Task details |
The answer must be an exact copy of the entries below, with no images in it.

Material shown |
== Segment start ==
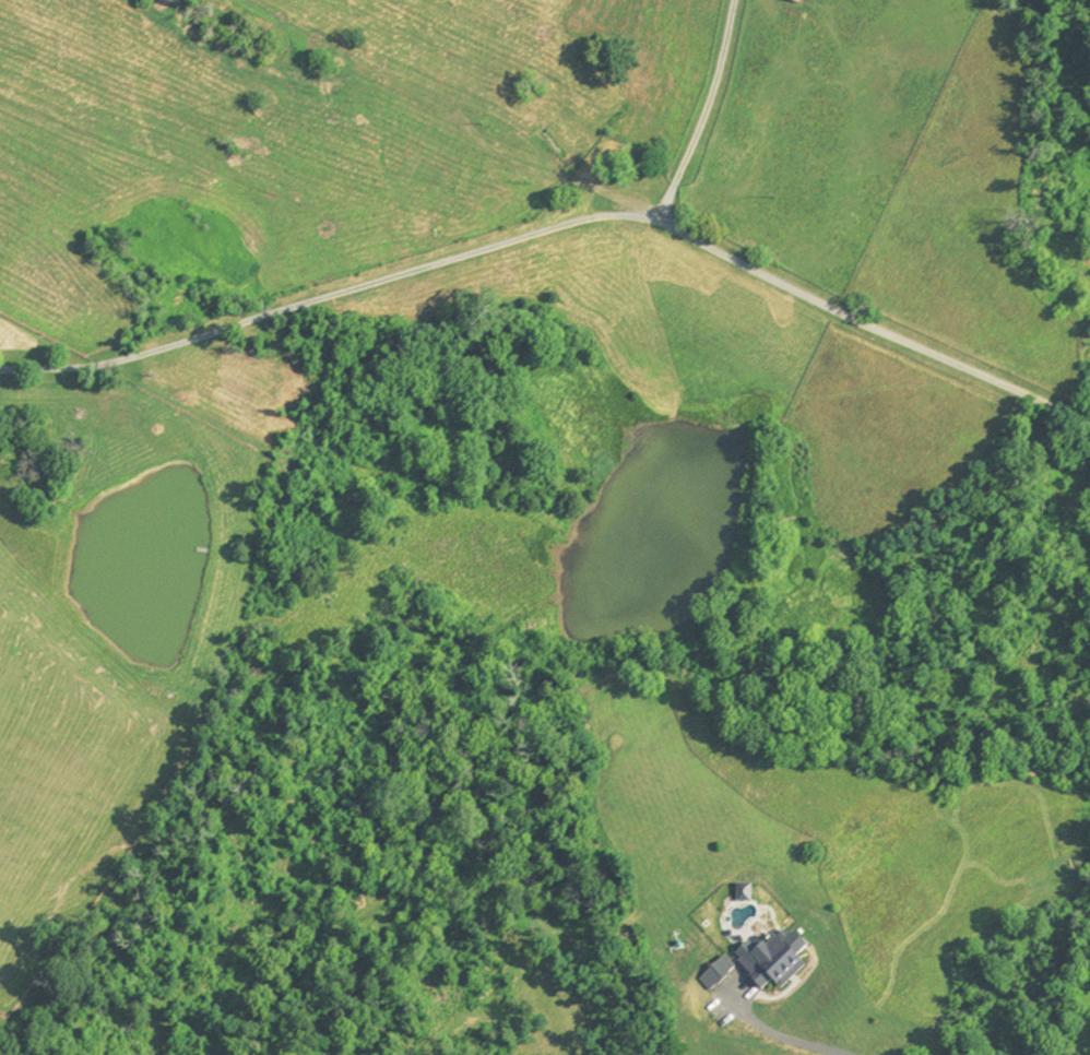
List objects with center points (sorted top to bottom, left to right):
building: (791, 2)
road: (706, 112)
road: (333, 296)
road: (878, 318)
road: (778, 1034)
== Segment end ==
Answer space |
List objects with center points (sorted top to bottom, left to right):
building: (791, 2)
road: (706, 112)
road: (333, 296)
road: (878, 318)
road: (778, 1034)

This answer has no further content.